Top of Records for processing

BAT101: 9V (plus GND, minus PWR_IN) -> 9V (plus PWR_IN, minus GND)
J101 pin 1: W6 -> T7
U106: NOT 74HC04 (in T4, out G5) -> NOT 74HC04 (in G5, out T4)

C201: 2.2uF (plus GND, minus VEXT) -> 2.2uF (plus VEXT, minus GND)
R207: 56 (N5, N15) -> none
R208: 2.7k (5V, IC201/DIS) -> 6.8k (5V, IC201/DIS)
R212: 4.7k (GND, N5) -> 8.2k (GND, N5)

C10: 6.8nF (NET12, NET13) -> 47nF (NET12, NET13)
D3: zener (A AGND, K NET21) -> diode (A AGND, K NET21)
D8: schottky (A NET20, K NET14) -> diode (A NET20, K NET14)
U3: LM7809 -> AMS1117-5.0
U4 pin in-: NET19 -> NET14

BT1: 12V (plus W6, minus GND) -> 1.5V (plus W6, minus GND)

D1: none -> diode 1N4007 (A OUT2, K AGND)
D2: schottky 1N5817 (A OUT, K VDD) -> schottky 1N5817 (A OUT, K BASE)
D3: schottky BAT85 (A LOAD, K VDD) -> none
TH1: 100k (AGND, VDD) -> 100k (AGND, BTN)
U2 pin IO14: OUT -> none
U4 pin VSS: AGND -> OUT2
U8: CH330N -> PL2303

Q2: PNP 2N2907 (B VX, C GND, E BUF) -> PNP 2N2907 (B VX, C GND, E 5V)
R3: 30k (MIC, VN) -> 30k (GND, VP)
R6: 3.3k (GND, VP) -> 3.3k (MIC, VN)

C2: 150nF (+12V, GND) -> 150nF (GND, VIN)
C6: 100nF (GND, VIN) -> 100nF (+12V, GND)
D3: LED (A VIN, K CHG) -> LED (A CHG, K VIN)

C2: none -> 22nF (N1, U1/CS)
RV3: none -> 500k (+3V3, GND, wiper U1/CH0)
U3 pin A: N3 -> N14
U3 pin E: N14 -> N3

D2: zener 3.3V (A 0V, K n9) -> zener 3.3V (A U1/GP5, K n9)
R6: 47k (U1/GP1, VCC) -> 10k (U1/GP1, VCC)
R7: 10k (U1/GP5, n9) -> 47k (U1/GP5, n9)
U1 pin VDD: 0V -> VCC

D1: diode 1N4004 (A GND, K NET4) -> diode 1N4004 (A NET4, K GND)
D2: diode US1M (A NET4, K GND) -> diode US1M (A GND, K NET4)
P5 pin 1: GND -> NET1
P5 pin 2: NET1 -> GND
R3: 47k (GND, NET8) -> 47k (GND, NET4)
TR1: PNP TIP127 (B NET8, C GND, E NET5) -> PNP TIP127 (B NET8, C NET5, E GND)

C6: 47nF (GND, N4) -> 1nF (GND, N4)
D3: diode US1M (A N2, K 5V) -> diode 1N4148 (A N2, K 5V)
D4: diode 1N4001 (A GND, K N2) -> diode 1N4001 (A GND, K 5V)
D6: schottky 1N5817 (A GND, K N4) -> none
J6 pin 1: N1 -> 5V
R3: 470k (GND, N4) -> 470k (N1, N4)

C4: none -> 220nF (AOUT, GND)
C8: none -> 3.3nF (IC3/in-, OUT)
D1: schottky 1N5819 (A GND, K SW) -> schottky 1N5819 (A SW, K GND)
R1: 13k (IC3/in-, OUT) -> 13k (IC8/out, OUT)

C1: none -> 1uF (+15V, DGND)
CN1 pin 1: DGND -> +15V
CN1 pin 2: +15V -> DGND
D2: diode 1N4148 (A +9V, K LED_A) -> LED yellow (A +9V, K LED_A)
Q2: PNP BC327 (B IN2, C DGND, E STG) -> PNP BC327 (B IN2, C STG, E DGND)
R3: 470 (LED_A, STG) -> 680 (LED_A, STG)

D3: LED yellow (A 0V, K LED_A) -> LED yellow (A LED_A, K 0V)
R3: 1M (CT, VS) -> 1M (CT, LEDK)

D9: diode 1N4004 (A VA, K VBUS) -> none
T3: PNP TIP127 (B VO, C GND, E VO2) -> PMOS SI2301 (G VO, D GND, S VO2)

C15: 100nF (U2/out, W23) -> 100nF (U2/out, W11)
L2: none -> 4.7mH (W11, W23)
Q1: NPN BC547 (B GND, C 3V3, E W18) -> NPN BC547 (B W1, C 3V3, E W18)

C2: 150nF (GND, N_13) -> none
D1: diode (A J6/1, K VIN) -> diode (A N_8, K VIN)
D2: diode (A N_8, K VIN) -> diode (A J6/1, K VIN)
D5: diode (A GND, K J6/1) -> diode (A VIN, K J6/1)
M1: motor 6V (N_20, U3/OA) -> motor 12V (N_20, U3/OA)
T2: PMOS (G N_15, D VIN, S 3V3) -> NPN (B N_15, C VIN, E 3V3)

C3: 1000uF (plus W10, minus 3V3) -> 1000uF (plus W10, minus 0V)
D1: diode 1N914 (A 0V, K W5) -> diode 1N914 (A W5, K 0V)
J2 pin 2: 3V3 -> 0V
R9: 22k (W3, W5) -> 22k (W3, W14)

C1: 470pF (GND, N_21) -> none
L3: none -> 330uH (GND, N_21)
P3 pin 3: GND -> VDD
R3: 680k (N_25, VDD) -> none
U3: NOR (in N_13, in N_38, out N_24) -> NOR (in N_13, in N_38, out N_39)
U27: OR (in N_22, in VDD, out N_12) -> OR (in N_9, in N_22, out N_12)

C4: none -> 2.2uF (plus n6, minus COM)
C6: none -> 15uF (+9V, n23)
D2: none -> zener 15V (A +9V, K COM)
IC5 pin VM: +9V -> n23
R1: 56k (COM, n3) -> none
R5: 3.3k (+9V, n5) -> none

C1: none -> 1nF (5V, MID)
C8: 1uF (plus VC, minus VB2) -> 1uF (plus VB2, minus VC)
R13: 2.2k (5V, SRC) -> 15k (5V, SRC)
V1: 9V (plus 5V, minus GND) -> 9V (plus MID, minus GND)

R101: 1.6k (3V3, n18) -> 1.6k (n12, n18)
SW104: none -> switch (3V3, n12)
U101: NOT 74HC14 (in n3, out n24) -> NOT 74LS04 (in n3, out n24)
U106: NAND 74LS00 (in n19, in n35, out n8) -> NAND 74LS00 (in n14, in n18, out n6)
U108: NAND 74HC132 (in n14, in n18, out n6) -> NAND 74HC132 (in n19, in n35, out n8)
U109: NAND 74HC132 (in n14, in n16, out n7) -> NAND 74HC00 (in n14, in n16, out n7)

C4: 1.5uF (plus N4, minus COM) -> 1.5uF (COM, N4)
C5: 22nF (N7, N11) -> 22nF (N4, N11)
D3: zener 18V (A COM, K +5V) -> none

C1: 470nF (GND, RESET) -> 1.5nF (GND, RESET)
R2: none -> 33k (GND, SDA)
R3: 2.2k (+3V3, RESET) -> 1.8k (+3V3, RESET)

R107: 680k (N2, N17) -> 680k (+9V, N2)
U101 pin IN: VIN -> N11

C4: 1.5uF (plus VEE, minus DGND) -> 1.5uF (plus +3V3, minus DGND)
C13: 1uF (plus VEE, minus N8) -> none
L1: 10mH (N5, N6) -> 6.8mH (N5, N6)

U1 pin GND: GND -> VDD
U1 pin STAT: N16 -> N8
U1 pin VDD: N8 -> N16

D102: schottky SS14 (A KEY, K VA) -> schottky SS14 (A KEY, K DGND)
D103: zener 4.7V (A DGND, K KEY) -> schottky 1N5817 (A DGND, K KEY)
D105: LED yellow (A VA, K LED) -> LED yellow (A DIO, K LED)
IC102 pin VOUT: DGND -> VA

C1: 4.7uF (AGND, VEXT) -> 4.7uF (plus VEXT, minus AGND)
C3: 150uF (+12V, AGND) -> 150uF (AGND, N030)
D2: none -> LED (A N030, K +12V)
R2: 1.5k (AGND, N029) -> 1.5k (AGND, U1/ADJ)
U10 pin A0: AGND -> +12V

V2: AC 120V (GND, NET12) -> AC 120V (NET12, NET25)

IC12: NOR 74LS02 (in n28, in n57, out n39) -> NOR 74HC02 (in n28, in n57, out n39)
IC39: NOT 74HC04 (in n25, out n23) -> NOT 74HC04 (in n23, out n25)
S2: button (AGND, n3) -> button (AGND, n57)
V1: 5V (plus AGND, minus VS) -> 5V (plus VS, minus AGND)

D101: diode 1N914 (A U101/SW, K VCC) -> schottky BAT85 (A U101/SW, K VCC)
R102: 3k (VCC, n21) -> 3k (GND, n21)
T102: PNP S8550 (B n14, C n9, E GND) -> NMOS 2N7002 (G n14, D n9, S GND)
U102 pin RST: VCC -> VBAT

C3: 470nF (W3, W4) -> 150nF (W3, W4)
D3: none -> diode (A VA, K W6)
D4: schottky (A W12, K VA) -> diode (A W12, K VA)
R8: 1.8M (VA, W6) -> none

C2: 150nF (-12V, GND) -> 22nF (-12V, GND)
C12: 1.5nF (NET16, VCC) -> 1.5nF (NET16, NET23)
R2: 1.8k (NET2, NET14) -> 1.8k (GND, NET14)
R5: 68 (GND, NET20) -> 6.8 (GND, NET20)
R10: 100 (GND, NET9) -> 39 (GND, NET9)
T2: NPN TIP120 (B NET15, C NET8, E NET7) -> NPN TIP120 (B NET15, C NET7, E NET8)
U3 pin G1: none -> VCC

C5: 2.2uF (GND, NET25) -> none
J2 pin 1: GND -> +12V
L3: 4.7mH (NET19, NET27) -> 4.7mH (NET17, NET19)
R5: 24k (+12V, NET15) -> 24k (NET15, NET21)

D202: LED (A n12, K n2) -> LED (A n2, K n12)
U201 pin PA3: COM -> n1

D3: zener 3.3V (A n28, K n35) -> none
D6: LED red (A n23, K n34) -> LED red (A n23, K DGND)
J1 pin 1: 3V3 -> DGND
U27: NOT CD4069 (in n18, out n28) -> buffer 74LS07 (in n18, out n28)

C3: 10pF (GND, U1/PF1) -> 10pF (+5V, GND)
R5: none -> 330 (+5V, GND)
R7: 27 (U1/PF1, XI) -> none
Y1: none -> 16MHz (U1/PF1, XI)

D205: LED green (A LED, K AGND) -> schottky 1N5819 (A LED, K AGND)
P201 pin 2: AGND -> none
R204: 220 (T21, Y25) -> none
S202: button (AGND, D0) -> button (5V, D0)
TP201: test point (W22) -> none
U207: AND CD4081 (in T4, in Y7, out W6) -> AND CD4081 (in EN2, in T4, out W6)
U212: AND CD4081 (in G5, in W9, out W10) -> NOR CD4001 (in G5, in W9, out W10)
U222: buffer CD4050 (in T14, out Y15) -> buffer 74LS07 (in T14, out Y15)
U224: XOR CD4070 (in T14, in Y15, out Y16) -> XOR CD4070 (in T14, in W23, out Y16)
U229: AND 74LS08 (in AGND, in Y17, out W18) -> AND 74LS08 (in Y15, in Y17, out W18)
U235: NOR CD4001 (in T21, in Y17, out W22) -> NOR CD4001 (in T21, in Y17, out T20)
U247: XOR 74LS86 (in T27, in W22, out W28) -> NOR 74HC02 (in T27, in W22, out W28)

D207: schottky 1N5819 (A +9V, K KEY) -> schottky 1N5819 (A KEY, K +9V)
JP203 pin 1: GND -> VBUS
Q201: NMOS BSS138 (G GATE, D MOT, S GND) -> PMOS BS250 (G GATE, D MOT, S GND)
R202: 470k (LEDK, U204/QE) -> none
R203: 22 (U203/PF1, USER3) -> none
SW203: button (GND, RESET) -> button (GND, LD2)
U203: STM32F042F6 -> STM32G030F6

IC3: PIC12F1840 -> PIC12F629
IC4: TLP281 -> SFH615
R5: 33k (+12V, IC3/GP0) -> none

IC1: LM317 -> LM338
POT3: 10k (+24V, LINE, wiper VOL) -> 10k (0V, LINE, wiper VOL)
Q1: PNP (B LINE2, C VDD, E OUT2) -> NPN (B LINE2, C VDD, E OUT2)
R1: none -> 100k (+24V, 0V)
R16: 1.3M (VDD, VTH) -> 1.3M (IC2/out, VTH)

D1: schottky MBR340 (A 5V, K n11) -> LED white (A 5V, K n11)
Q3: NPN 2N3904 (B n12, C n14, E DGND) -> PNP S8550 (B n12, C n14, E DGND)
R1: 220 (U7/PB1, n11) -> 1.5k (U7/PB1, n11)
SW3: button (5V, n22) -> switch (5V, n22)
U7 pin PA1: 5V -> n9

Bottom of Records for processing

▶ Your objective
The lines to extract from the data above begin with the line containing "U10 pin A0: AGND -> +12V" and end with the line containing "V1: 5V (plus". Extract them exactly, including both.

▶ Answer to the problem
U10 pin A0: AGND -> +12V

V2: AC 120V (GND, NET12) -> AC 120V (NET12, NET25)

IC12: NOR 74LS02 (in n28, in n57, out n39) -> NOR 74HC02 (in n28, in n57, out n39)
IC39: NOT 74HC04 (in n25, out n23) -> NOT 74HC04 (in n23, out n25)
S2: button (AGND, n3) -> button (AGND, n57)
V1: 5V (plus AGND, minus VS) -> 5V (plus VS, minus AGND)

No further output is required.